INPUT ->
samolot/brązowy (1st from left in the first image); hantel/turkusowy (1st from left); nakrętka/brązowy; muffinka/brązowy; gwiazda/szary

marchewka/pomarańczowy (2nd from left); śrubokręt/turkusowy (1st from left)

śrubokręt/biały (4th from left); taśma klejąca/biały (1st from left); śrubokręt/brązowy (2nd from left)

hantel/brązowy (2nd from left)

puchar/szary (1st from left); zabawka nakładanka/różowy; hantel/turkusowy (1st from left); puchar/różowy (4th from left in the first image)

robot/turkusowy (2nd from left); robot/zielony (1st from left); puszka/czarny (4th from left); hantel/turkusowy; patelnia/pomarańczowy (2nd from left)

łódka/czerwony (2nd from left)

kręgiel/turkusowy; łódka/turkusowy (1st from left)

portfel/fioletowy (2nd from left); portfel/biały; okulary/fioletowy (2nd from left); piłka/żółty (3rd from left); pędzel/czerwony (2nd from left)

BRIEF -> Your reply should contain each entry, copied without alteration.

OUTPUT FOR THIS EXERCISE ->
samolot/brązowy (1st from left in the first image); hantel/turkusowy (1st from left); nakrętka/brązowy; muffinka/brązowy; gwiazda/szary

marchewka/pomarańczowy (2nd from left); śrubokręt/turkusowy (1st from left)

śrubokręt/biały (4th from left); taśma klejąca/biały (1st from left); śrubokręt/brązowy (2nd from left)

hantel/brązowy (2nd from left)

puchar/szary (1st from left); zabawka nakładanka/różowy; hantel/turkusowy (1st from left); puchar/różowy (4th from left in the first image)

robot/turkusowy (2nd from left); robot/zielony (1st from left); puszka/czarny (4th from left); hantel/turkusowy; patelnia/pomarańczowy (2nd from left)

łódka/czerwony (2nd from left)

kręgiel/turkusowy; łódka/turkusowy (1st from left)

portfel/fioletowy (2nd from left); portfel/biały; okulary/fioletowy (2nd from left); piłka/żółty (3rd from left); pędzel/czerwony (2nd from left)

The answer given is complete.